- Exercise instructions:
All that is wanted is the exact text of the lines below from the one with "green brick B2:D2" through the one with "tan brick C9 level 4 -> none", inclusive, minus any pictures.

[Opening Data for review section]

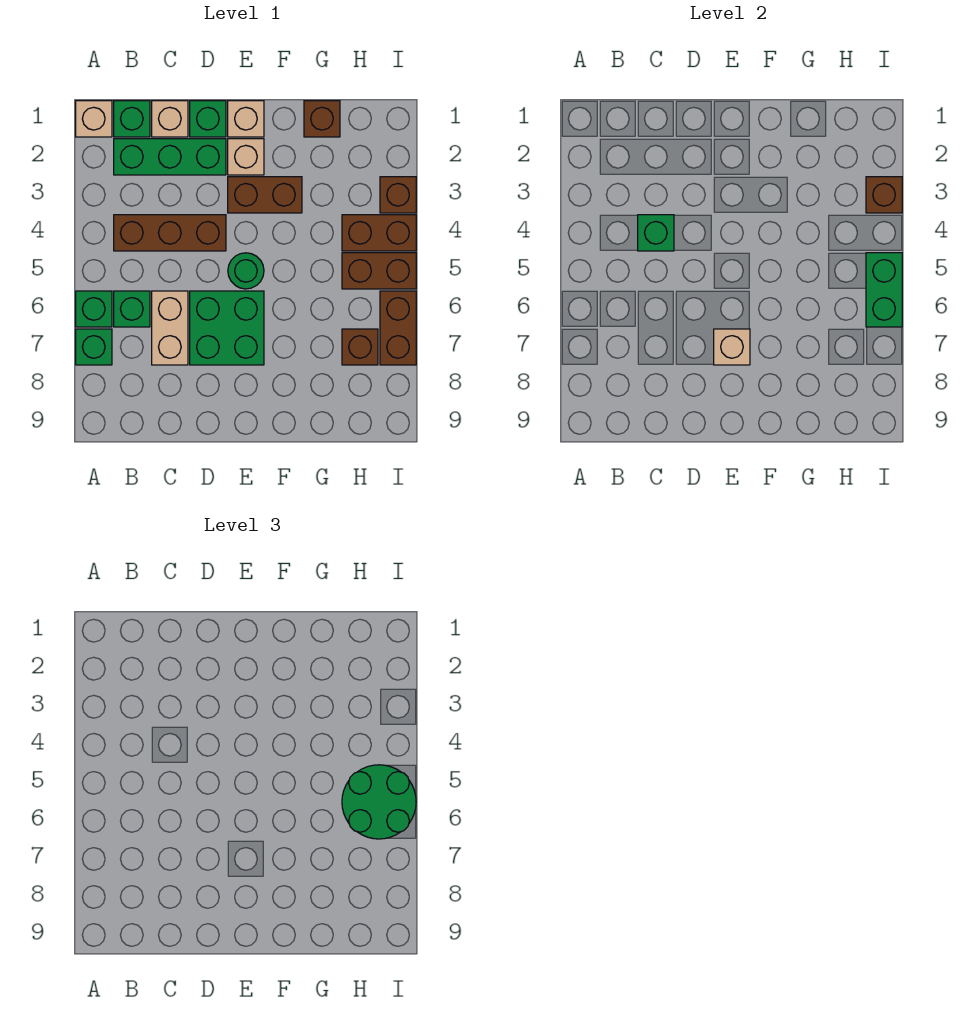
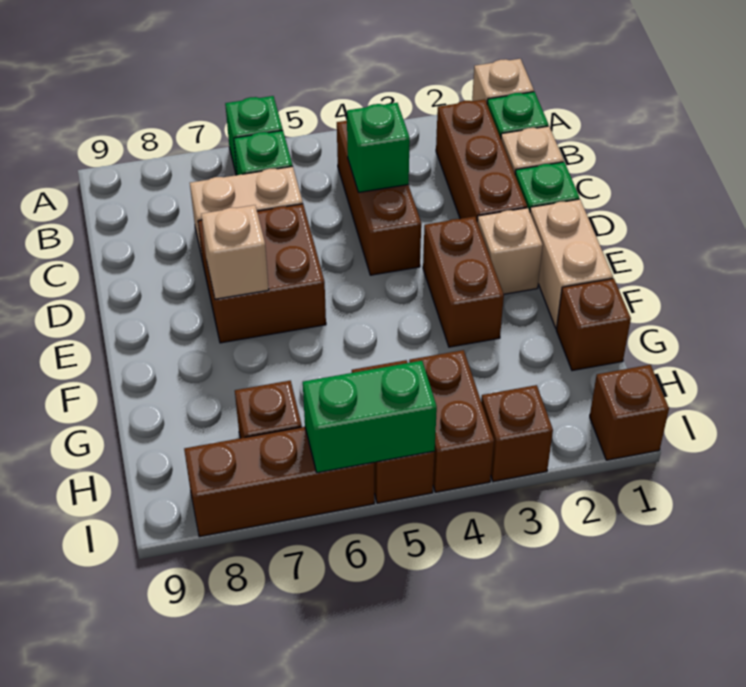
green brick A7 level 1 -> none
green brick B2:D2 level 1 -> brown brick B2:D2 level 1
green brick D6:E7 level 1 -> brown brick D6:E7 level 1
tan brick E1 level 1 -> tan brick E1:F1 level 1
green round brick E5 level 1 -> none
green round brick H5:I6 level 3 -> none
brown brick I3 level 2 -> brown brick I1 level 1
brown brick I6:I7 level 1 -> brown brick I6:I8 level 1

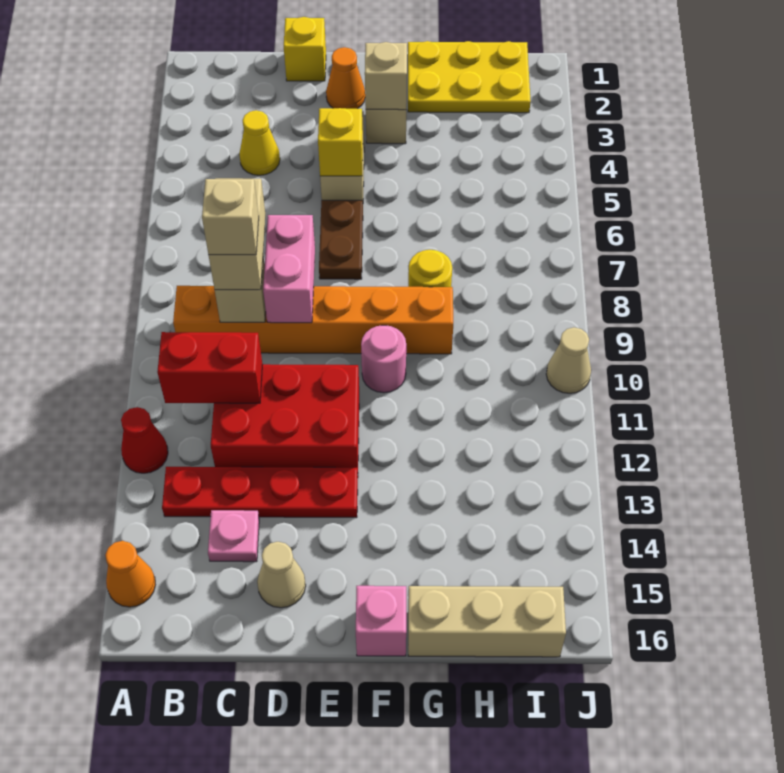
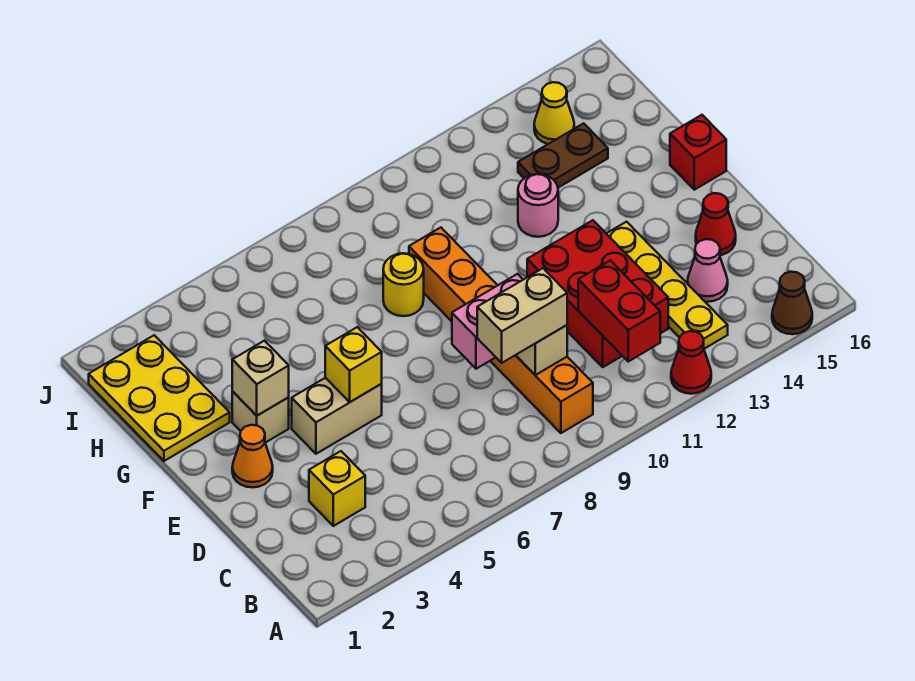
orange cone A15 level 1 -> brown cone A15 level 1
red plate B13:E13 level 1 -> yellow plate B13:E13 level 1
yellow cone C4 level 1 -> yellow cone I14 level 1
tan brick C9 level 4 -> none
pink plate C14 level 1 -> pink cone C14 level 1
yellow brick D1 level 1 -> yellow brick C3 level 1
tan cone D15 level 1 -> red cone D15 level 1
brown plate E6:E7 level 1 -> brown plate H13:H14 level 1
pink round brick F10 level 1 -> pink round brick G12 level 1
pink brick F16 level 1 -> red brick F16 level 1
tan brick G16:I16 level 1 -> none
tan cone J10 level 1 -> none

[Closing Data for review section]
[Opening Data for review section]

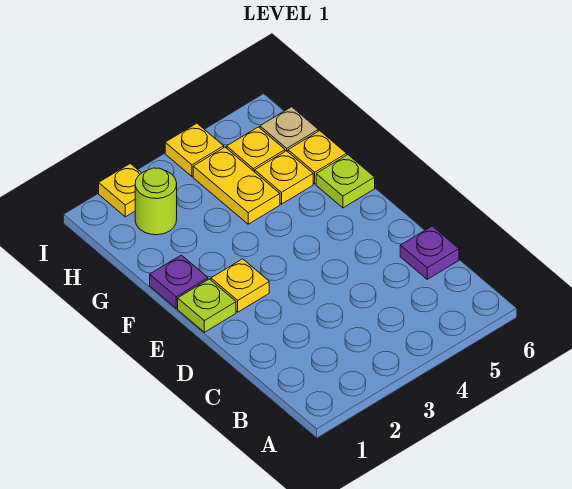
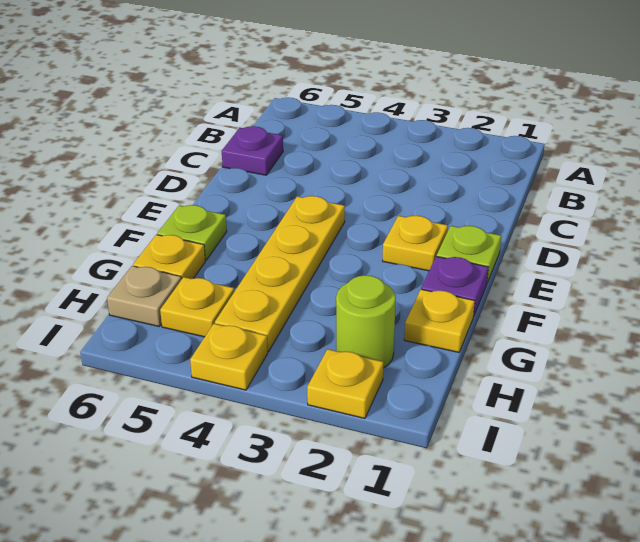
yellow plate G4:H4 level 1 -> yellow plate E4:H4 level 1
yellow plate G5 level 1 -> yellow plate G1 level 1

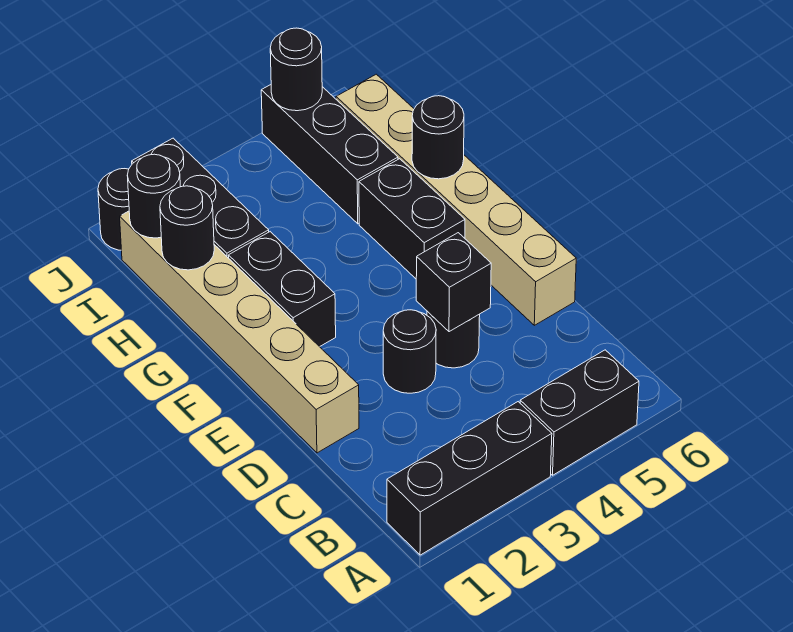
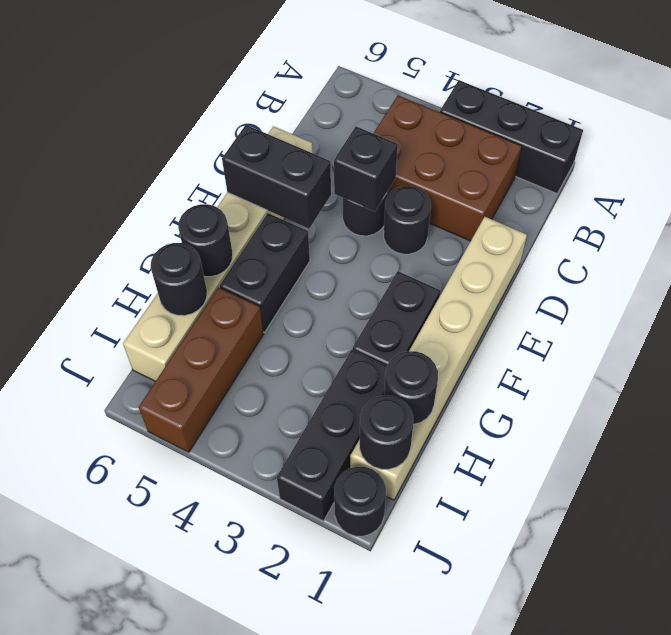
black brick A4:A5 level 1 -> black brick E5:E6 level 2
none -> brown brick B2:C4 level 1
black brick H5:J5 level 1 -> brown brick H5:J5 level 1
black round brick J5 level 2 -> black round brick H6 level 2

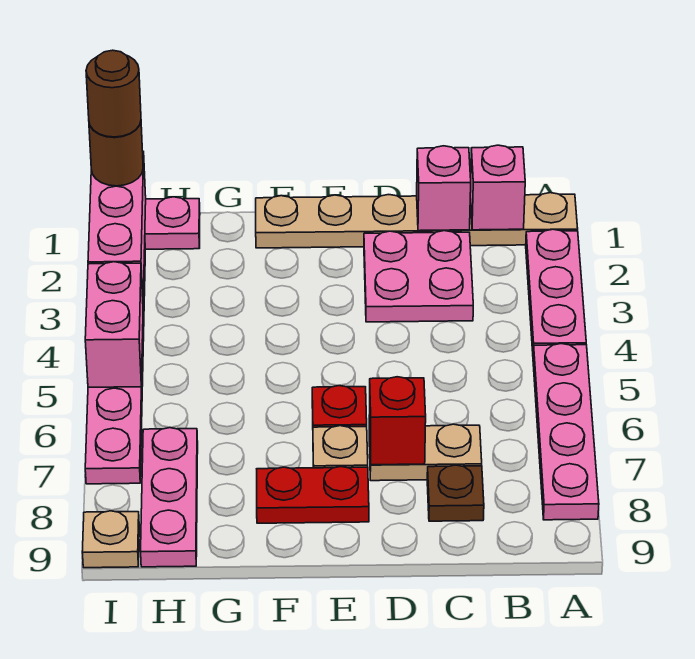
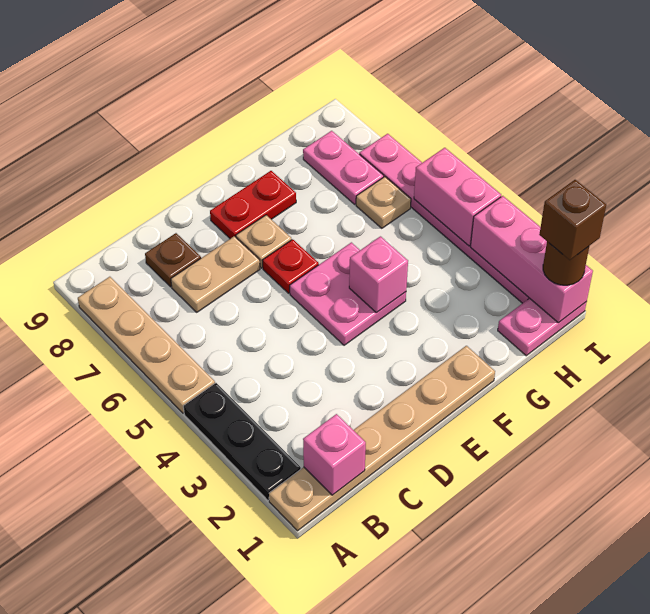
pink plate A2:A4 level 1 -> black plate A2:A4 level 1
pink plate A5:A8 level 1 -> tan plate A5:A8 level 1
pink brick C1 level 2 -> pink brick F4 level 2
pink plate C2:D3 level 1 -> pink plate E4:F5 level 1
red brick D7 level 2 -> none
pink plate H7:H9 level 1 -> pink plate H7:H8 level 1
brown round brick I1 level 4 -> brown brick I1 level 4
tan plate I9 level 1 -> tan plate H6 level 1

[Closing Data for review section]
[Opening Data for review section]

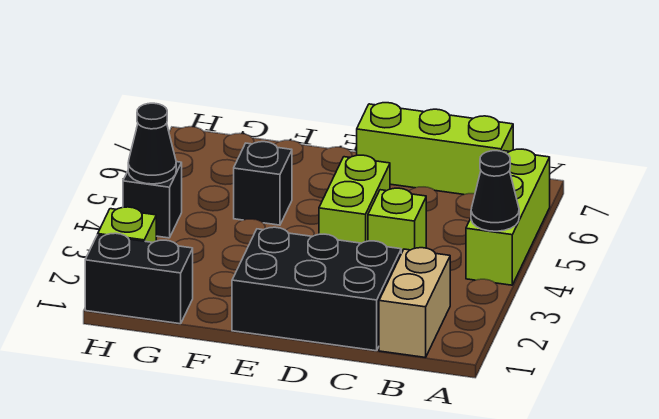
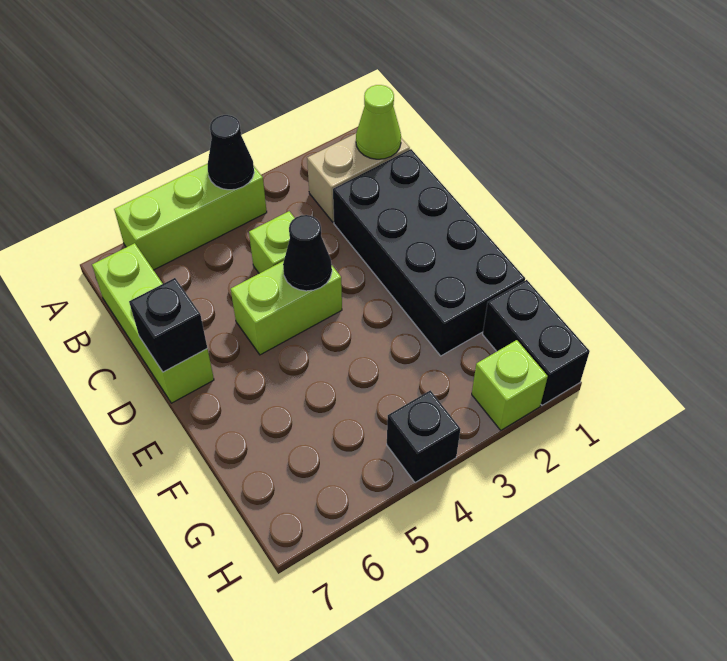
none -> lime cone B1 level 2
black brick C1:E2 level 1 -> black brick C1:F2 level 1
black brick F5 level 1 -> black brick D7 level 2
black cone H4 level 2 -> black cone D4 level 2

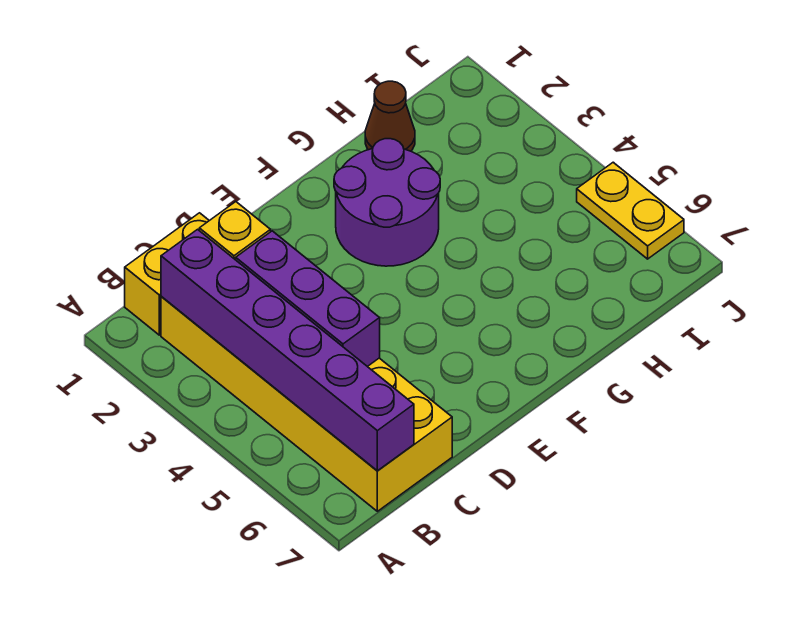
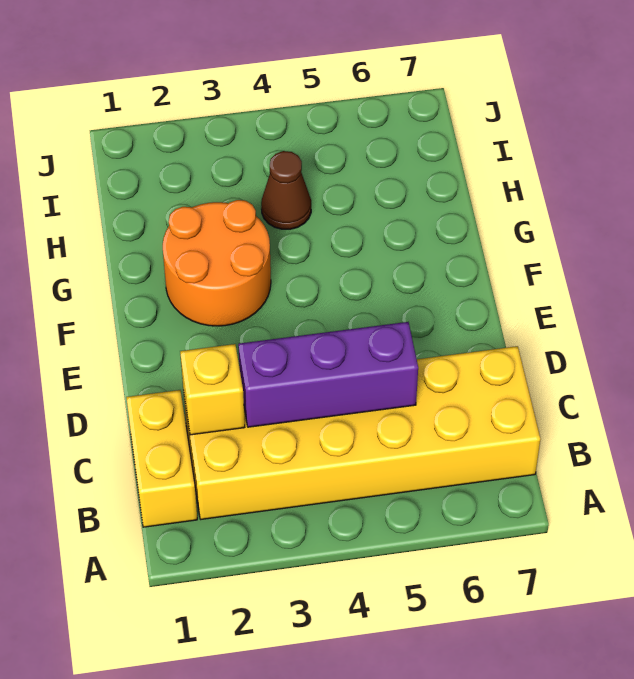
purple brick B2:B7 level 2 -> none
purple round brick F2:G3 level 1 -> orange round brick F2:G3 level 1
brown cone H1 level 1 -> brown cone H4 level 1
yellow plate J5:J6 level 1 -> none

[Closing Data for review section]

- Solution to this task:
green brick B2:D2 level 1 -> brown brick B2:D2 level 1
green brick D6:E7 level 1 -> brown brick D6:E7 level 1
tan brick E1 level 1 -> tan brick E1:F1 level 1
green round brick E5 level 1 -> none
green round brick H5:I6 level 3 -> none
brown brick I3 level 2 -> brown brick I1 level 1
brown brick I6:I7 level 1 -> brown brick I6:I8 level 1

orange cone A15 level 1 -> brown cone A15 level 1
red plate B13:E13 level 1 -> yellow plate B13:E13 level 1
yellow cone C4 level 1 -> yellow cone I14 level 1
tan brick C9 level 4 -> none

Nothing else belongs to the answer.